# RECORDS FOR THIS TASK

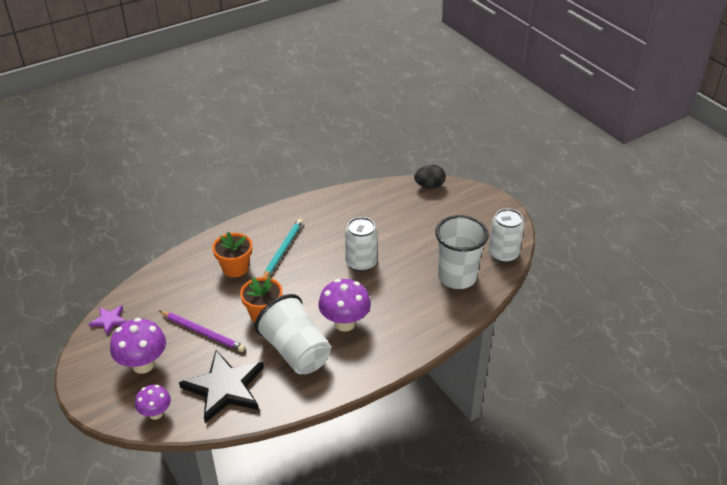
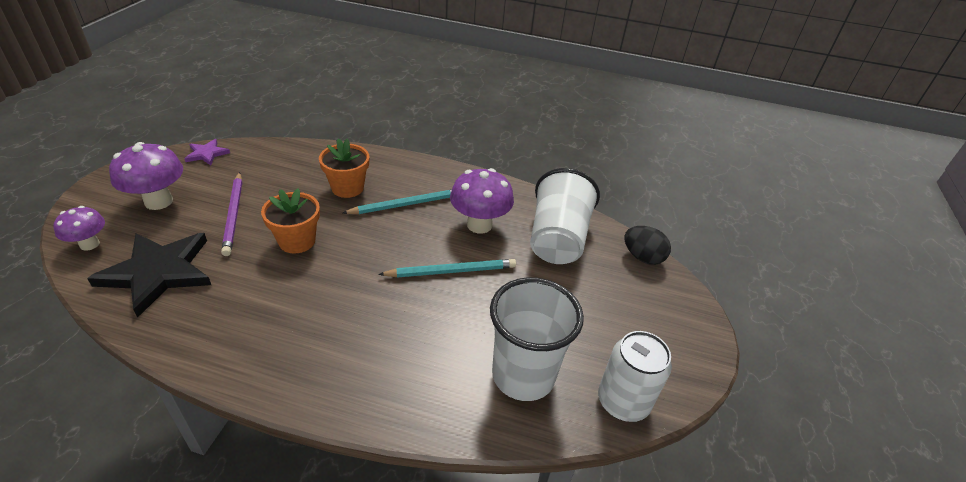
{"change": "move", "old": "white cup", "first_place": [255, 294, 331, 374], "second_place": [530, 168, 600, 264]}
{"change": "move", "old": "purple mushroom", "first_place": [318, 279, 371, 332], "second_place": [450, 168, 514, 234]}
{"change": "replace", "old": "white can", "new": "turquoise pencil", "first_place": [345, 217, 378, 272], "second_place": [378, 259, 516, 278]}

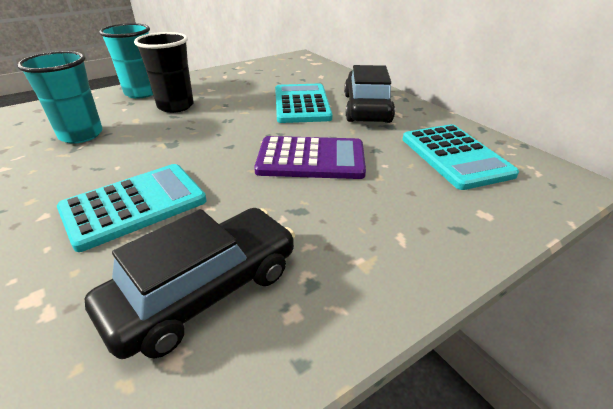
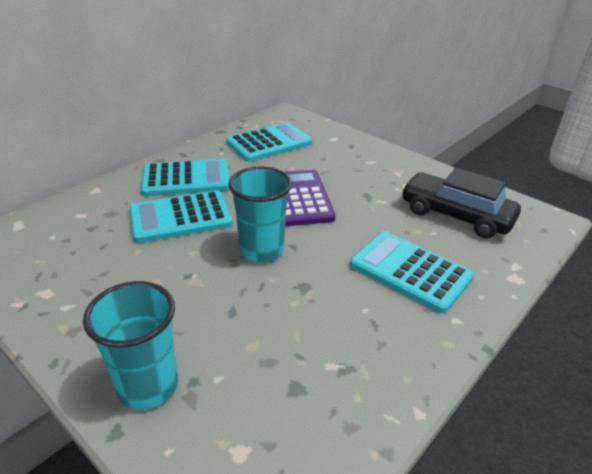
{"change": "delete", "old": "black cup", "first_place": [134, 32, 194, 113]}
{"change": "move", "old": "turquoise cup", "first_place": [17, 51, 103, 143], "second_place": [228, 166, 292, 262]}
{"change": "replace", "old": "black car", "new": "turquoise calculator", "first_place": [344, 65, 395, 123], "second_place": [141, 159, 230, 196]}

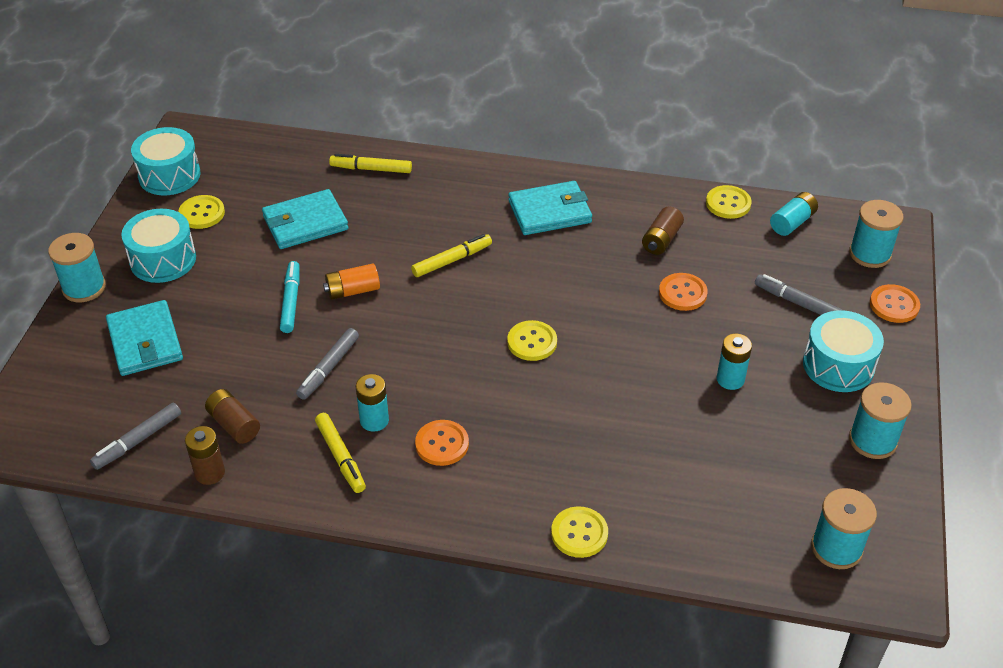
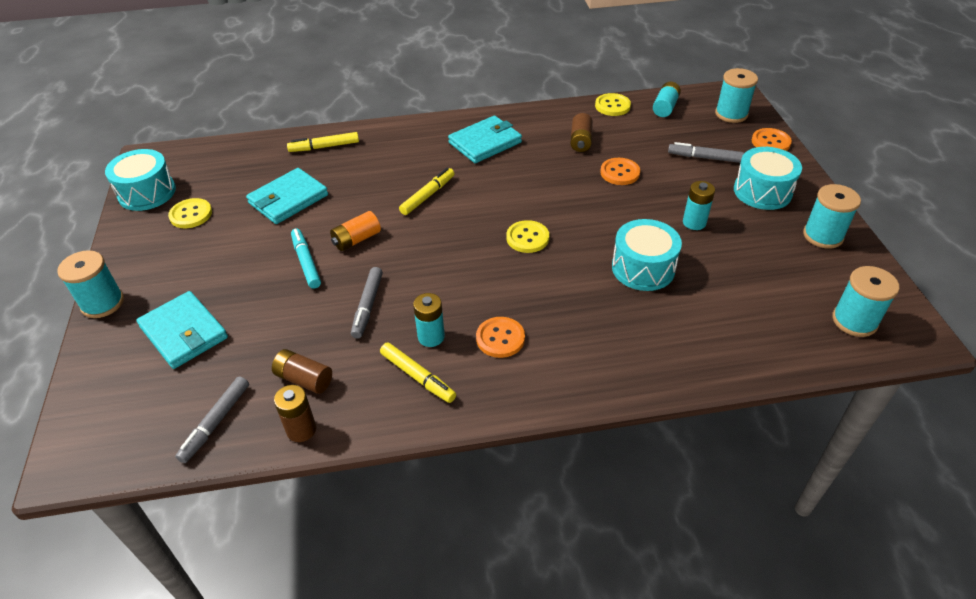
{"change": "delete", "old": "yellow button", "first_place": [551, 506, 608, 558]}
{"change": "move", "old": "turquoise drum", "first_place": [121, 209, 196, 283], "second_place": [612, 219, 682, 291]}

# EXERCISE DIRECTIONS
Output everything in the material exactly. Pictures stay out of it.

# RESULT OF THIS EXERCISE
{"change": "move", "old": "white cup", "first_place": [255, 294, 331, 374], "second_place": [530, 168, 600, 264]}
{"change": "move", "old": "purple mushroom", "first_place": [318, 279, 371, 332], "second_place": [450, 168, 514, 234]}
{"change": "replace", "old": "white can", "new": "turquoise pencil", "first_place": [345, 217, 378, 272], "second_place": [378, 259, 516, 278]}

{"change": "delete", "old": "black cup", "first_place": [134, 32, 194, 113]}
{"change": "move", "old": "turquoise cup", "first_place": [17, 51, 103, 143], "second_place": [228, 166, 292, 262]}
{"change": "replace", "old": "black car", "new": "turquoise calculator", "first_place": [344, 65, 395, 123], "second_place": [141, 159, 230, 196]}

{"change": "delete", "old": "yellow button", "first_place": [551, 506, 608, 558]}
{"change": "move", "old": "turquoise drum", "first_place": [121, 209, 196, 283], "second_place": [612, 219, 682, 291]}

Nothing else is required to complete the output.